(Object state comparisons)
——————
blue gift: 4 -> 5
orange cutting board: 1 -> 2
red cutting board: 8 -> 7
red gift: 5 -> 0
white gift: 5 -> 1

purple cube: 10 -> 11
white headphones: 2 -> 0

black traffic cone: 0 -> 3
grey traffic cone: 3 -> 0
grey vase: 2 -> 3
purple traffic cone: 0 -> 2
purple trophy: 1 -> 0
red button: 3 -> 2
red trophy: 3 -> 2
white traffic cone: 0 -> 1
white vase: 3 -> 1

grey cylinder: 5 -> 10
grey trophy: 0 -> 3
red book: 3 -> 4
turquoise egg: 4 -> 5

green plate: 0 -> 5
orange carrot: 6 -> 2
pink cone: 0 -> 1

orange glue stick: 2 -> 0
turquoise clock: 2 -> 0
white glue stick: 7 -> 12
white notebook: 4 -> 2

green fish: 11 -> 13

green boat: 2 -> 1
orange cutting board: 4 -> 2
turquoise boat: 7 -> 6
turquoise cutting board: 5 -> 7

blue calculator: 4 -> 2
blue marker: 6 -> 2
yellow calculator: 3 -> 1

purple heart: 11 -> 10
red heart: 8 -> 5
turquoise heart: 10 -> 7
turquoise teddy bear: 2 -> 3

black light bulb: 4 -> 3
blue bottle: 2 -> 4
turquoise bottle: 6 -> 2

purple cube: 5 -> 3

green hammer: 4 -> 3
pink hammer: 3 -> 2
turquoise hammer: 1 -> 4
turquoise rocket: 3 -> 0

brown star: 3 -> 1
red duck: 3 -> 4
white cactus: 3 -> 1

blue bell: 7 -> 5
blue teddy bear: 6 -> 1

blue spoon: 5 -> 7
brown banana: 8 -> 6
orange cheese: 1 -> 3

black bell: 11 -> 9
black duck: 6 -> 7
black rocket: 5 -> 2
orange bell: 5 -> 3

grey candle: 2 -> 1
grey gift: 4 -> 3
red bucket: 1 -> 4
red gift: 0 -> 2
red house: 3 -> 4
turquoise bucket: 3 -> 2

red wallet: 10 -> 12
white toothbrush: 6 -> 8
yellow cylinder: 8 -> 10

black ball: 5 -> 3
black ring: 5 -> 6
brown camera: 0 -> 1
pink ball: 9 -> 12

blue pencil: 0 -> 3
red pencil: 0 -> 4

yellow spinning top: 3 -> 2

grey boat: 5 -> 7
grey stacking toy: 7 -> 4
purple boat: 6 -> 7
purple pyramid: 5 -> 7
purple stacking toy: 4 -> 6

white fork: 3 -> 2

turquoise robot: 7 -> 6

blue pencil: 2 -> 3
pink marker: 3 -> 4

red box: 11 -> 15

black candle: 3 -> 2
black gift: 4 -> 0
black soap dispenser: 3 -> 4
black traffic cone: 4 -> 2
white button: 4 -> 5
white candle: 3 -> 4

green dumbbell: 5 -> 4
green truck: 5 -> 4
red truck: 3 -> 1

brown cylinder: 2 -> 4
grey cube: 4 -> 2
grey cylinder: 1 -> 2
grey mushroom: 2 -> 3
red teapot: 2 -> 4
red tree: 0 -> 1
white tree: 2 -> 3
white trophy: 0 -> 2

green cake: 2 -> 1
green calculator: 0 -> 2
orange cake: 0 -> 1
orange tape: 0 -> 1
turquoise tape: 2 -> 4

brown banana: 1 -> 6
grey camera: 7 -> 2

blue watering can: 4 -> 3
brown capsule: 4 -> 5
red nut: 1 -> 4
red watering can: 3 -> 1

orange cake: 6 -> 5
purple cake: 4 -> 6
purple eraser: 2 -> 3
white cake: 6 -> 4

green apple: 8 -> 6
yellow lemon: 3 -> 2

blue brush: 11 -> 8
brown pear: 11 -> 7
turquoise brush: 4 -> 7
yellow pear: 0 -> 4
——————
Directions for this task: In the data above, retype exactly and only the lines between the one holding "red gift: 5 -> 0" and the one holding "orange glue stick: 2 -> 0", inclusive.

Solution to the problem:
red gift: 5 -> 0
white gift: 5 -> 1

purple cube: 10 -> 11
white headphones: 2 -> 0

black traffic cone: 0 -> 3
grey traffic cone: 3 -> 0
grey vase: 2 -> 3
purple traffic cone: 0 -> 2
purple trophy: 1 -> 0
red button: 3 -> 2
red trophy: 3 -> 2
white traffic cone: 0 -> 1
white vase: 3 -> 1

grey cylinder: 5 -> 10
grey trophy: 0 -> 3
red book: 3 -> 4
turquoise egg: 4 -> 5

green plate: 0 -> 5
orange carrot: 6 -> 2
pink cone: 0 -> 1

orange glue stick: 2 -> 0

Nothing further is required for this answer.